## Your task
Omitting all pictures, print the lines of the listing from the one containing "U1 pin VSS: none -> GND" through the final line, both ends included, with no other text.
BEGIN
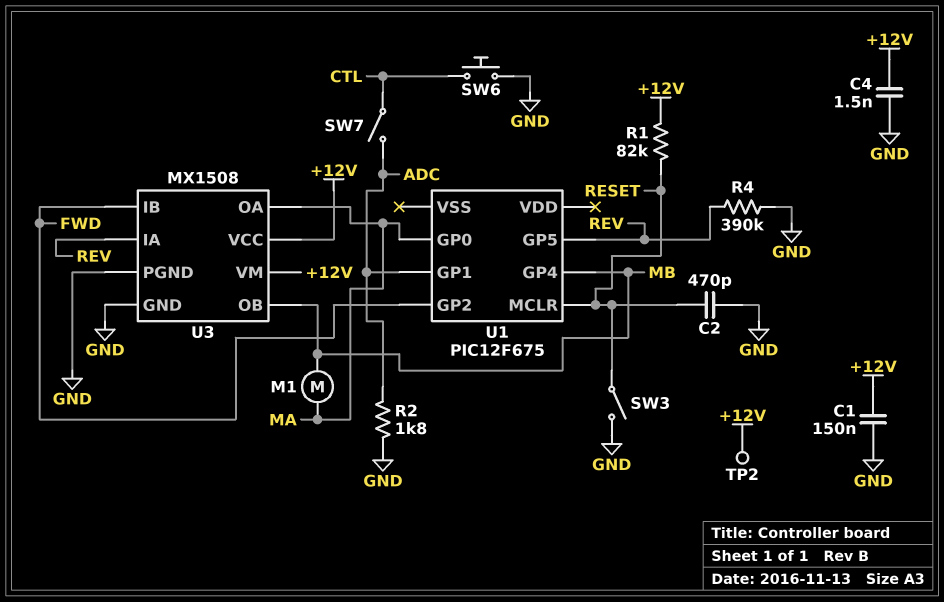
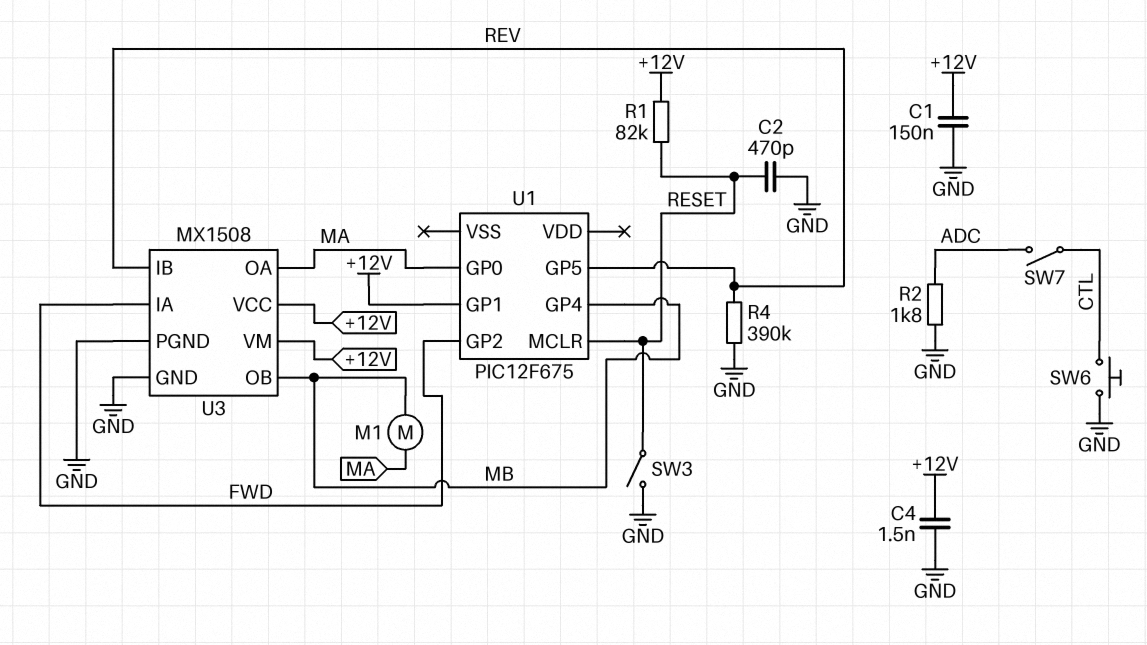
TP2: test point (+12V) -> none
U1 pin GP1: ADC -> +12V
U3 pin IA: REV -> FWD
U3 pin IB: FWD -> REV

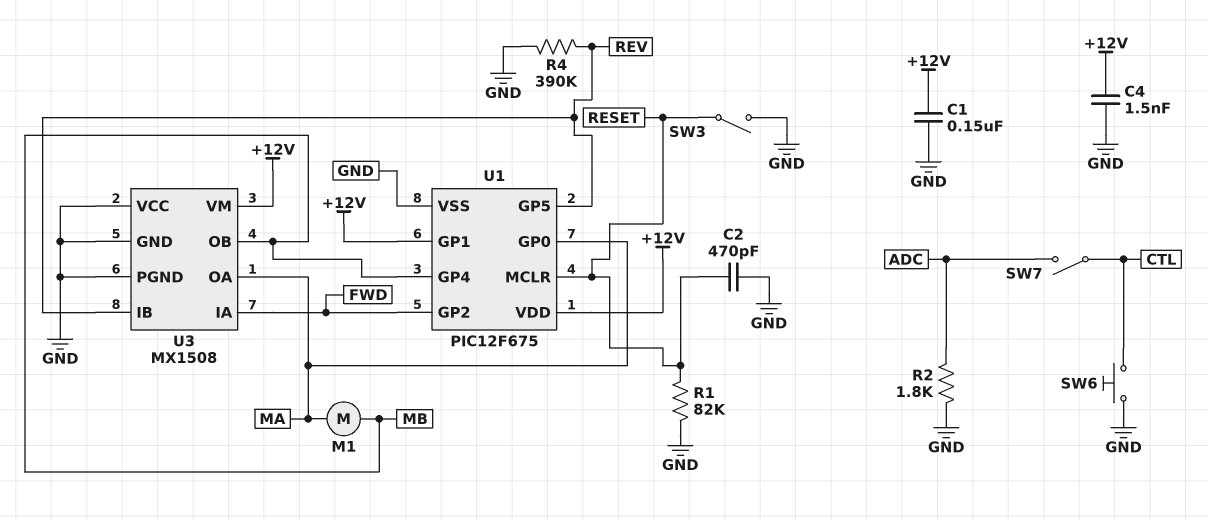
R1: 82k (+12V, RESET) -> 82k (GND, RESET)
U1 pin VDD: none -> +12V
U1 pin VSS: none -> GND
U3 pin VCC: +12V -> GND

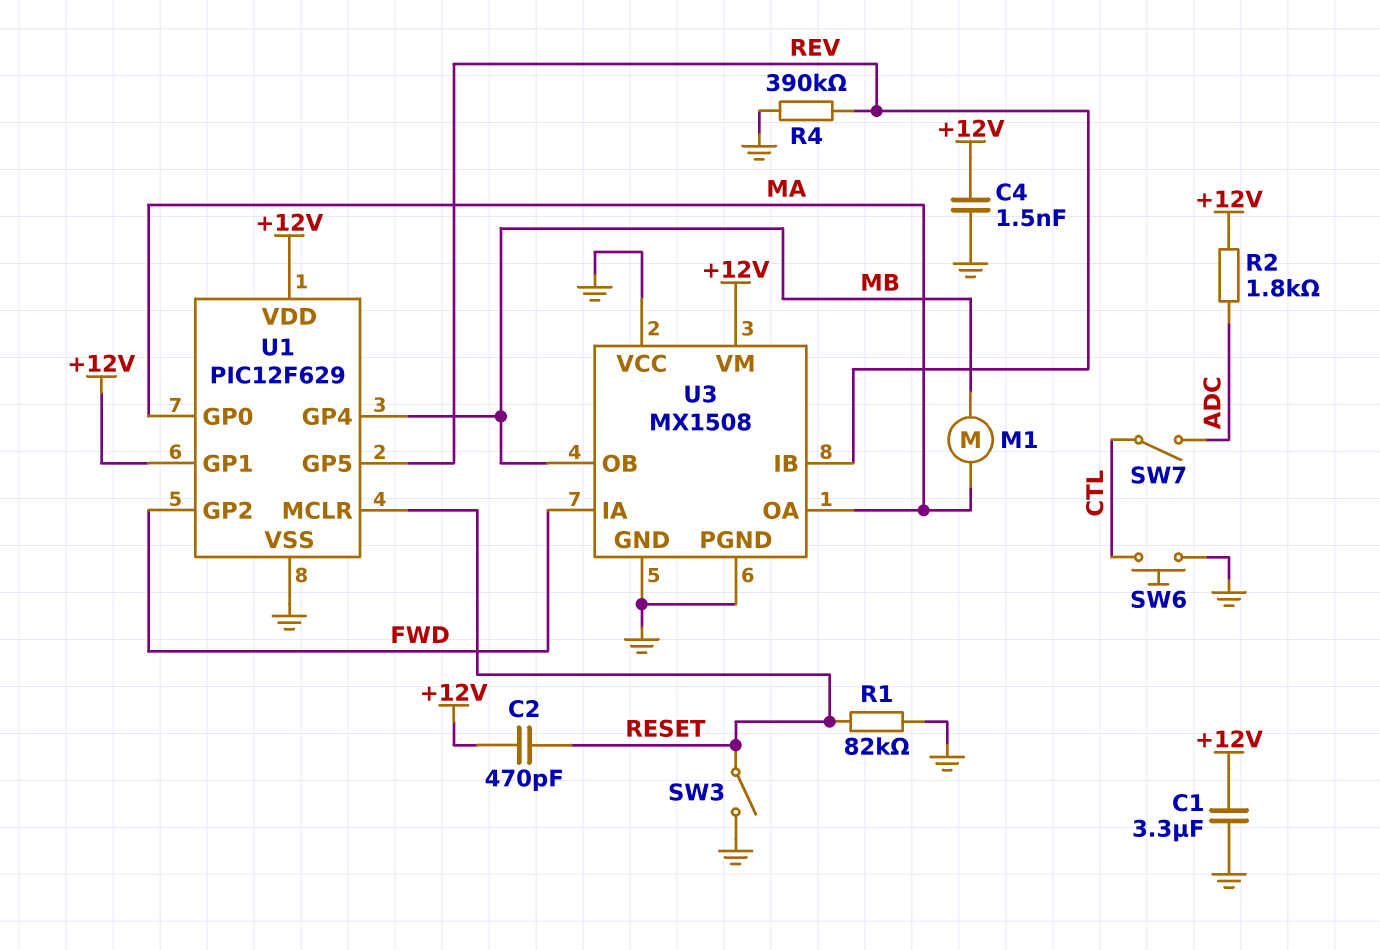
C1: 150nF (+12V, GND) -> 3.3uF (+12V, GND)
C2: 470pF (GND, RESET) -> 470pF (+12V, RESET)
R2: 1.8k (ADC, GND) -> 1.8k (+12V, ADC)
U1: PIC12F675 -> PIC12F629

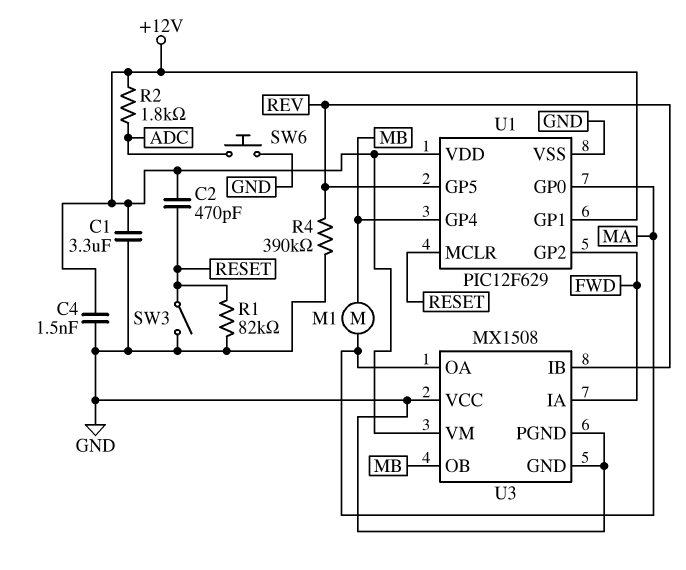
SW6: button (CTL, GND) -> button (ADC, GND)
SW7: switch (ADC, CTL) -> none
END
## Expected answer
U1 pin VSS: none -> GND
U3 pin VCC: +12V -> GND

C1: 150nF (+12V, GND) -> 3.3uF (+12V, GND)
C2: 470pF (GND, RESET) -> 470pF (+12V, RESET)
R2: 1.8k (ADC, GND) -> 1.8k (+12V, ADC)
U1: PIC12F675 -> PIC12F629

SW6: button (CTL, GND) -> button (ADC, GND)
SW7: switch (ADC, CTL) -> none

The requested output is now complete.